ABOUT THIS TASK: Would you return the data below exactly as it stands, with every picture left out?

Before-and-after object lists
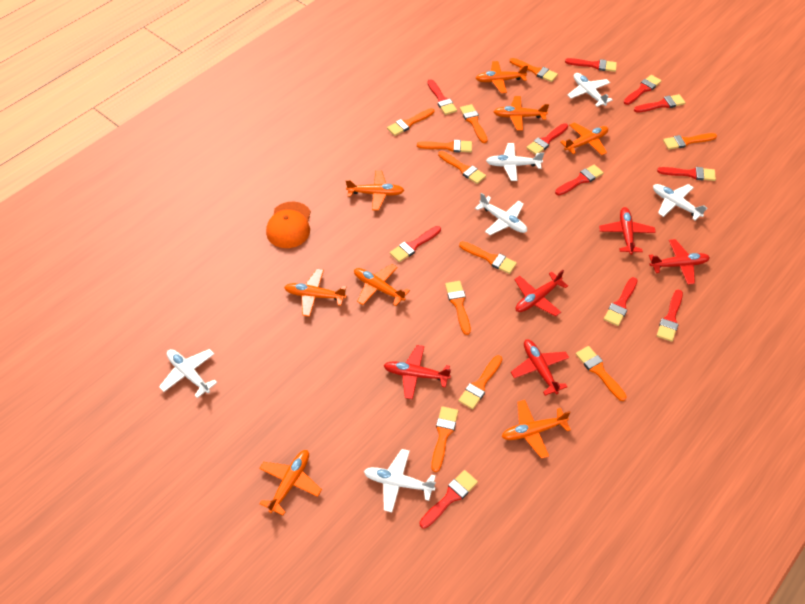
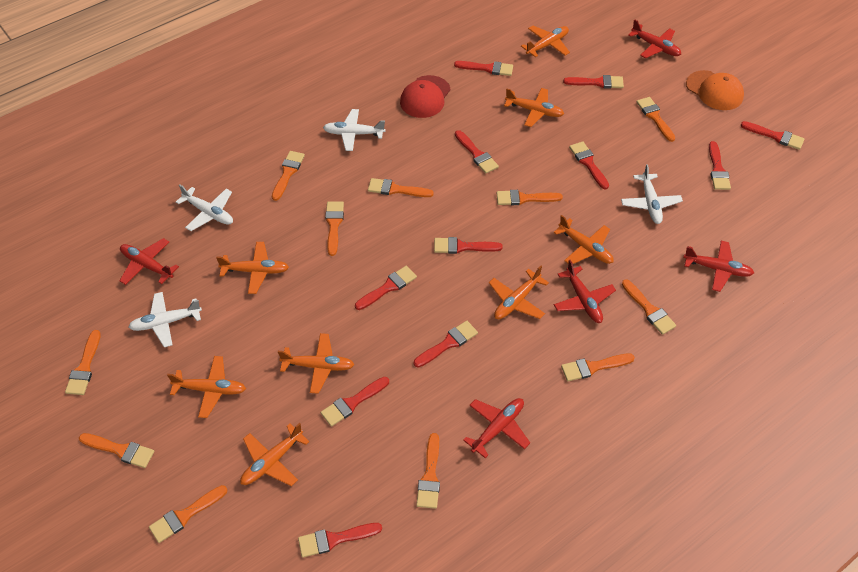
red cap: 0 -> 1
white plane: 6 -> 4

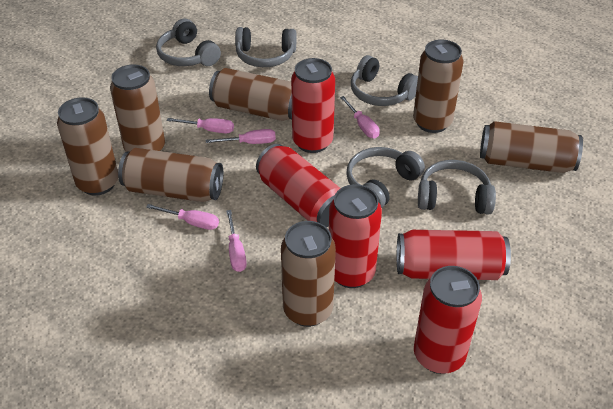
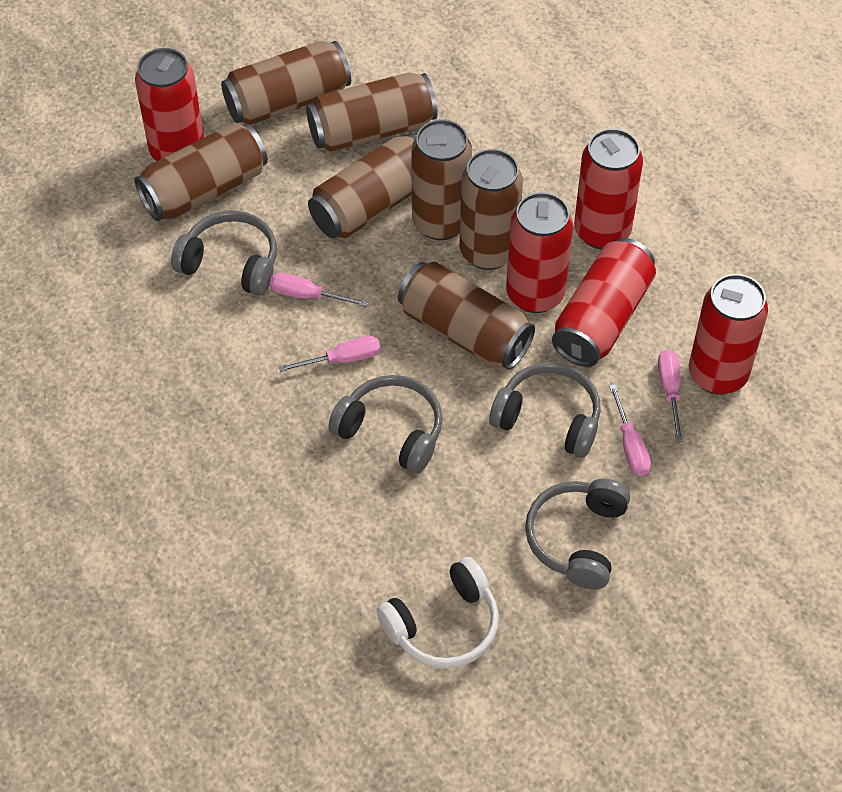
grey headphones: 5 -> 4
pink screwdriver: 5 -> 4
white headphones: 0 -> 1

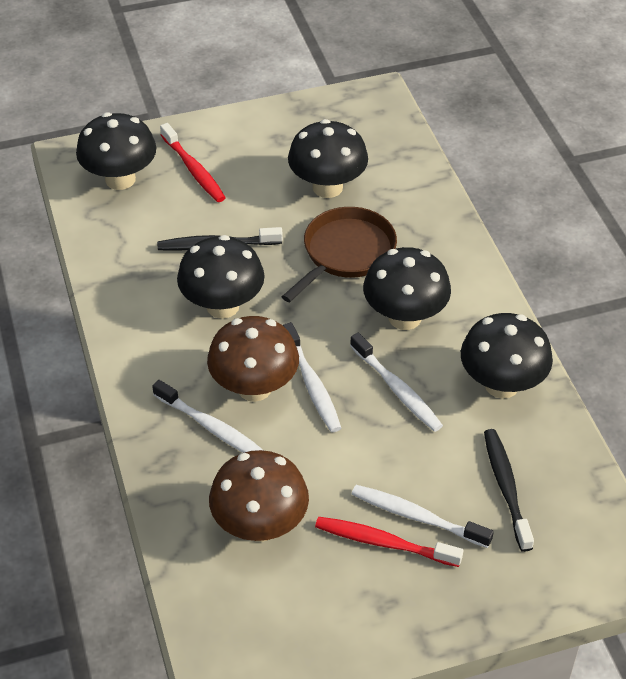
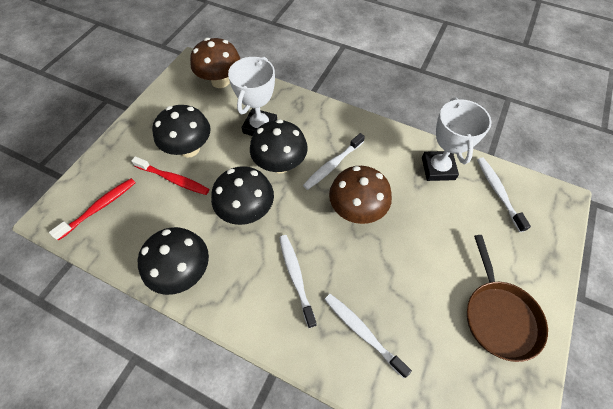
black mushroom: 5 -> 4
black toothbrush: 2 -> 0
white trophy: 0 -> 2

OUTPUT OF THE EXERCISE:
red cap: 0 -> 1
white plane: 6 -> 4

grey headphones: 5 -> 4
pink screwdriver: 5 -> 4
white headphones: 0 -> 1

black mushroom: 5 -> 4
black toothbrush: 2 -> 0
white trophy: 0 -> 2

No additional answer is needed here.